Task goal: Which lines of the records contain the string "this", matching case? Return each of those lines in full.

(Extracted records)

=====

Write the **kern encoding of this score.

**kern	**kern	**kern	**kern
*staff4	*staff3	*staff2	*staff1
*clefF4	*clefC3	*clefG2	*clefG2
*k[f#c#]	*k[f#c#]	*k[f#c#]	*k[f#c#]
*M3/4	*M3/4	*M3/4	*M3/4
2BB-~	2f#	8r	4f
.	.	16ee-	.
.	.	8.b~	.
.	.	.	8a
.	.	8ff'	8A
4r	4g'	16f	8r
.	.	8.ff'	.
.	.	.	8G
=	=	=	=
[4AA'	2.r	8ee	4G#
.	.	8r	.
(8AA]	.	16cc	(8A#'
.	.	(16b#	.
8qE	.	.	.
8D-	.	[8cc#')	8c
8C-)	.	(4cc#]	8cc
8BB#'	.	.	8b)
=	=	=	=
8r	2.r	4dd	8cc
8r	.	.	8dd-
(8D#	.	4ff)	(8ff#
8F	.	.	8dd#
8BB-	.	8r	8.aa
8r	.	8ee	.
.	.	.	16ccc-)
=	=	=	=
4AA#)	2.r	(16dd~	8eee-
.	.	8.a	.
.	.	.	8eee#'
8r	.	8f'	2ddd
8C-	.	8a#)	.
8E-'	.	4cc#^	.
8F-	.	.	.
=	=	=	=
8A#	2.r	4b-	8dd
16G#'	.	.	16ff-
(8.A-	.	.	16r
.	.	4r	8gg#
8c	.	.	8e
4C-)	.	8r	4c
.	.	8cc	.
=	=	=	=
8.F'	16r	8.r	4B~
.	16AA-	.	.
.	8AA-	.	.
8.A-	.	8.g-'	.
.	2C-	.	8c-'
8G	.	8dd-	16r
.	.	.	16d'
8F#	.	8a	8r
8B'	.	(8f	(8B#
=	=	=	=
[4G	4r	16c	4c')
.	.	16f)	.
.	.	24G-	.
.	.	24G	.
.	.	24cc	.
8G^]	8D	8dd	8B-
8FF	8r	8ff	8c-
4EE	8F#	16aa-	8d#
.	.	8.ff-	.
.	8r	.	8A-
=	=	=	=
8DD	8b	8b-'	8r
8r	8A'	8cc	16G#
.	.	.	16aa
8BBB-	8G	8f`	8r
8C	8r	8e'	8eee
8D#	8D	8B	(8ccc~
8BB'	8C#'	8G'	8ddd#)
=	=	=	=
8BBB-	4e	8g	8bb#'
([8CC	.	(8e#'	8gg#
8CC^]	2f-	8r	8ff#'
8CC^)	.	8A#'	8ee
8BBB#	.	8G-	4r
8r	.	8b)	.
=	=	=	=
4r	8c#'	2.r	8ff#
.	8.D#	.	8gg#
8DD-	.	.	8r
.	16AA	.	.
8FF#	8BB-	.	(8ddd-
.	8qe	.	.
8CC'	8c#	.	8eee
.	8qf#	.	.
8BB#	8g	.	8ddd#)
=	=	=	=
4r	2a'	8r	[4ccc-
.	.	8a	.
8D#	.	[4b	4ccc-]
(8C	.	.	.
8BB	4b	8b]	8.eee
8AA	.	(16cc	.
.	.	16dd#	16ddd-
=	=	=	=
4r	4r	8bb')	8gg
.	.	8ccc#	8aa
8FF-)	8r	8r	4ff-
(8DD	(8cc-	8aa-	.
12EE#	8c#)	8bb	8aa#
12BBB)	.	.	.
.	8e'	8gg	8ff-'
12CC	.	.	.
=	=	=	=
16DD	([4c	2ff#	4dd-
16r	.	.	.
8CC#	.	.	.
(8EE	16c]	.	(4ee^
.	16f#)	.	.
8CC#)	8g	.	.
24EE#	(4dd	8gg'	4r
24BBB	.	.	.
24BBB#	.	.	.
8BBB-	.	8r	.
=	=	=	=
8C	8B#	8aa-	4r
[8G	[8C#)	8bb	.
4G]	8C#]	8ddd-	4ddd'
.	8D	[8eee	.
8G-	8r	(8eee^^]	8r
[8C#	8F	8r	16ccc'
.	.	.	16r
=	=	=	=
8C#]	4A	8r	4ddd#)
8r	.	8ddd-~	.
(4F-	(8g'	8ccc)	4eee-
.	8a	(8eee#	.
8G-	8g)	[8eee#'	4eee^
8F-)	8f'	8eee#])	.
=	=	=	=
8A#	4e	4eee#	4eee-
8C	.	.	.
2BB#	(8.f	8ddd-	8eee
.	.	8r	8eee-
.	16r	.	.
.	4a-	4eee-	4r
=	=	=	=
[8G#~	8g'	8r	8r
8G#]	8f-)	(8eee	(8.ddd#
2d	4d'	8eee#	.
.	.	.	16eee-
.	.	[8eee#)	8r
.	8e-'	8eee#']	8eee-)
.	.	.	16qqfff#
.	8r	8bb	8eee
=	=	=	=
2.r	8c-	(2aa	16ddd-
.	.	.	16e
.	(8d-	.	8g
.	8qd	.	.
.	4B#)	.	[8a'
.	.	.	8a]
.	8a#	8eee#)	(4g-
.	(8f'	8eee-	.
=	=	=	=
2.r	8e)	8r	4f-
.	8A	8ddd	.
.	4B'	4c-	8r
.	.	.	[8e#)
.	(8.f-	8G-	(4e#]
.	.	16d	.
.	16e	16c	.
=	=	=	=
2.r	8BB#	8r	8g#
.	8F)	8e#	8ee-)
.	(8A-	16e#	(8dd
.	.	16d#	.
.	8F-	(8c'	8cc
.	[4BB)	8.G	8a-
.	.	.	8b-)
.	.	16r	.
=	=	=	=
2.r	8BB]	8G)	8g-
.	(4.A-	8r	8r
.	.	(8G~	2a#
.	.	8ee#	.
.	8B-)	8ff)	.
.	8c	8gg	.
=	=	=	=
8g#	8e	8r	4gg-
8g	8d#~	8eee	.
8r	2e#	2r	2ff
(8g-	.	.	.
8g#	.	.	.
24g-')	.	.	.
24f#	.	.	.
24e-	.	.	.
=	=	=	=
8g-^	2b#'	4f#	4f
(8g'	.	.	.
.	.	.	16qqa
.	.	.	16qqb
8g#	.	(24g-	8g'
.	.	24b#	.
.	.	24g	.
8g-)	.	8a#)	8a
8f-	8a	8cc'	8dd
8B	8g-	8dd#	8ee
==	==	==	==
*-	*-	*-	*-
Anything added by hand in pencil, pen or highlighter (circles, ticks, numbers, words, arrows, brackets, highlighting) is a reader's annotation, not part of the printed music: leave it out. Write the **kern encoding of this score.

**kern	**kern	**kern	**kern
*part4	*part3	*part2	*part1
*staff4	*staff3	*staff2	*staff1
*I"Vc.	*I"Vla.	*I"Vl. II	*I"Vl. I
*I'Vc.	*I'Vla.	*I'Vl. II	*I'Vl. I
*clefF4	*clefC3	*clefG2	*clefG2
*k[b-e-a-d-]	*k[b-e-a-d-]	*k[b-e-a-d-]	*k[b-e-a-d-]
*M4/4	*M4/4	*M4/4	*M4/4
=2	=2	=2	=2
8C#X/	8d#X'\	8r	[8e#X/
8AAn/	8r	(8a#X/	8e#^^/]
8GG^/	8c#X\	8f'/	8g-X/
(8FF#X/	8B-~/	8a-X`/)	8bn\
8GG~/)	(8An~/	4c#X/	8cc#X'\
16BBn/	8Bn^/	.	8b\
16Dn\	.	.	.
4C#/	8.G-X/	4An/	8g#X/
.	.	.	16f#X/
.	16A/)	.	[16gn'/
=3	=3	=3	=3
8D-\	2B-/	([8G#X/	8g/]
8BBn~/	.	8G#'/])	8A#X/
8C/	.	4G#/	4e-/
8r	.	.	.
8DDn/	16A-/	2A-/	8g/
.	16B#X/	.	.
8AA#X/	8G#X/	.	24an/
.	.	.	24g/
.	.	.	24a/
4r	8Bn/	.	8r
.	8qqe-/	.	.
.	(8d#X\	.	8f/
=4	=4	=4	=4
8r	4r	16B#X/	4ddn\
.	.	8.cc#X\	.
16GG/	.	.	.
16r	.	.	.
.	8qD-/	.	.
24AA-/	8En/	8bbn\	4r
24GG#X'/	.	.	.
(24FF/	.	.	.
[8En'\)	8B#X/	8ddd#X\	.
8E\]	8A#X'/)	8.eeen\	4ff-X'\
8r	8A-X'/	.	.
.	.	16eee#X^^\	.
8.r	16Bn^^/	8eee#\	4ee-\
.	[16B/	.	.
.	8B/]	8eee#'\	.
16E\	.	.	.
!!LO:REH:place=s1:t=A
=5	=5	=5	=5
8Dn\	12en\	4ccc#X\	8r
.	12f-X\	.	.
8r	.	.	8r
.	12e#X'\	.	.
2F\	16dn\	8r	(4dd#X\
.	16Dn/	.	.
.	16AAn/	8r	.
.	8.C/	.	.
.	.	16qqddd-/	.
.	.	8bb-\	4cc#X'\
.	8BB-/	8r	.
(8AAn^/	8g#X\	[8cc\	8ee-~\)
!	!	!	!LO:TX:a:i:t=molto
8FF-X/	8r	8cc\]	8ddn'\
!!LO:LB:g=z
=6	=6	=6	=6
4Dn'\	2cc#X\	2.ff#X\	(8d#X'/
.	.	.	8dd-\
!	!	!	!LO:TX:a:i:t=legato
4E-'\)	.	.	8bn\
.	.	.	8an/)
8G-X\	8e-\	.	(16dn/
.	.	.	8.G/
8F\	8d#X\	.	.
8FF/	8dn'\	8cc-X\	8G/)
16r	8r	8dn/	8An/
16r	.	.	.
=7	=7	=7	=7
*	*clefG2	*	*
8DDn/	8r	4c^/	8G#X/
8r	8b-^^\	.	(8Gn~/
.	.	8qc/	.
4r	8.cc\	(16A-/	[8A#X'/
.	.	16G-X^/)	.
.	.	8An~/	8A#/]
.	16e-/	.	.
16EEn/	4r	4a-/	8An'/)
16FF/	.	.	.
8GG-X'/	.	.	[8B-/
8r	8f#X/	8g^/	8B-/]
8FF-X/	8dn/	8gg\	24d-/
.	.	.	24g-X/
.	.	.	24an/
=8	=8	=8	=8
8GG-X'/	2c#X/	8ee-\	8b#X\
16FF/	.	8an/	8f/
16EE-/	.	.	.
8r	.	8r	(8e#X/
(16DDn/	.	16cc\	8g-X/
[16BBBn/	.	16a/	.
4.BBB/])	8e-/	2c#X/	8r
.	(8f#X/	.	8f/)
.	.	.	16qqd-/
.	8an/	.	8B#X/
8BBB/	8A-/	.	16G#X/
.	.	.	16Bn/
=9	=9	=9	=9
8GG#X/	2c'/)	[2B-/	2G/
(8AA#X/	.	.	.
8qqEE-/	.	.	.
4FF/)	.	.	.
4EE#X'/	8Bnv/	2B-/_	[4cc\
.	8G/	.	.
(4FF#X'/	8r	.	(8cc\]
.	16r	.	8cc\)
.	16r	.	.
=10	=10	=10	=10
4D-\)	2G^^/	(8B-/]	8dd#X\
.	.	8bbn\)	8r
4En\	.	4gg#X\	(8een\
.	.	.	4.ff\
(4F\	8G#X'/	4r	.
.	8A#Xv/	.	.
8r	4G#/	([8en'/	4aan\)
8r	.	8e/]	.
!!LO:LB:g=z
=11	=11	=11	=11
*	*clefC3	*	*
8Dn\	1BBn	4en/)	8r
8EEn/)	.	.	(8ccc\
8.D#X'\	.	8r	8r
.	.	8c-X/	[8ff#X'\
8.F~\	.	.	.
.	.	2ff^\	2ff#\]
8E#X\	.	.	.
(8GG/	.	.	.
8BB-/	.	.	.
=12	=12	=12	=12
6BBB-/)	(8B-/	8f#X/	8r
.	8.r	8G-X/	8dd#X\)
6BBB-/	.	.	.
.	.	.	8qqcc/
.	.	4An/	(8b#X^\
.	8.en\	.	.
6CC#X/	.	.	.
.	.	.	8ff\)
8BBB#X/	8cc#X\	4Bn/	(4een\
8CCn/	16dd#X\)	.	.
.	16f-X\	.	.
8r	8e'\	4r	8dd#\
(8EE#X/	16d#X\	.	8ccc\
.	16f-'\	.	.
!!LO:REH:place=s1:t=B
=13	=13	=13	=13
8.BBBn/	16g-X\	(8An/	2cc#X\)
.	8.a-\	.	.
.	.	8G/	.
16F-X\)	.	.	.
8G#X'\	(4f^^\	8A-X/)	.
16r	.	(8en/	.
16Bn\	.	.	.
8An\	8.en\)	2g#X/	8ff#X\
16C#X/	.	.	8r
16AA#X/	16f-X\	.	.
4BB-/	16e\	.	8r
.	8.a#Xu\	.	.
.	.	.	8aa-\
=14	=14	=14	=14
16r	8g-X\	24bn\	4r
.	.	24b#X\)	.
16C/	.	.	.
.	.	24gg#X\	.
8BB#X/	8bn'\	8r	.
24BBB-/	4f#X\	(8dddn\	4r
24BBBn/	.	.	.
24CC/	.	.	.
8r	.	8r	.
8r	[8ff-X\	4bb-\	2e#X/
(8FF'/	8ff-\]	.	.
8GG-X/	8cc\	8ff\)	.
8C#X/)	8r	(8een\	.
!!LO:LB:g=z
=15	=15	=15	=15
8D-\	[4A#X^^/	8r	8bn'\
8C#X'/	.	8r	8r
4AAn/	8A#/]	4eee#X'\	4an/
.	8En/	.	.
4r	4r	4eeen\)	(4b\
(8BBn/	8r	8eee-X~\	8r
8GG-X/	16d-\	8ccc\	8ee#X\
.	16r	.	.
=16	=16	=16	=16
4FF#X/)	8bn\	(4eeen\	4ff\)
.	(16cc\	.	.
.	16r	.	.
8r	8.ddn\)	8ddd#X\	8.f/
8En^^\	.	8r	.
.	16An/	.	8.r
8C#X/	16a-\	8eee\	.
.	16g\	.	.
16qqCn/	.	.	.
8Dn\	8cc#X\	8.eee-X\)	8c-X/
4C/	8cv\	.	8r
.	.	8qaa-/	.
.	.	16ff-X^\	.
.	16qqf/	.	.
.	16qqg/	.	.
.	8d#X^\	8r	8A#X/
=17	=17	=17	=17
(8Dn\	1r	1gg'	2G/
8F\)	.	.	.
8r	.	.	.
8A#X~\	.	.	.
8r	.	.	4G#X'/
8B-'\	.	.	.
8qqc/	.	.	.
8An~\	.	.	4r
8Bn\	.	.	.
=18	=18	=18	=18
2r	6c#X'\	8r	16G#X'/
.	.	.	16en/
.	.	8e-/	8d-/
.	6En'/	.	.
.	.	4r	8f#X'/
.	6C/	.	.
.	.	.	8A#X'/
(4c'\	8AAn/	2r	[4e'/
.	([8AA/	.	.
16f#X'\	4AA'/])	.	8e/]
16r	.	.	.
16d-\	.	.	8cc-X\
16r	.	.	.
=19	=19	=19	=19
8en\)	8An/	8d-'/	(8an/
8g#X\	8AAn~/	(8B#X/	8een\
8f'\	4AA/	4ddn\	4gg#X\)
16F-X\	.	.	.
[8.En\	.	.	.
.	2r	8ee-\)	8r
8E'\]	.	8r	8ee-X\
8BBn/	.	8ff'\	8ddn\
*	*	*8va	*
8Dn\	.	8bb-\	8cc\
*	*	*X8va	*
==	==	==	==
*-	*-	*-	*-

=====

Complete output:
Write the **kern encoding of this score.
Anything added by hand in pencil, pen or highlighter (circles, ticks, numbers, words, arrows, brackets, highlighting) is a reader's annotation, not part of the printed music: leave it out. Write the **kern encoding of this score.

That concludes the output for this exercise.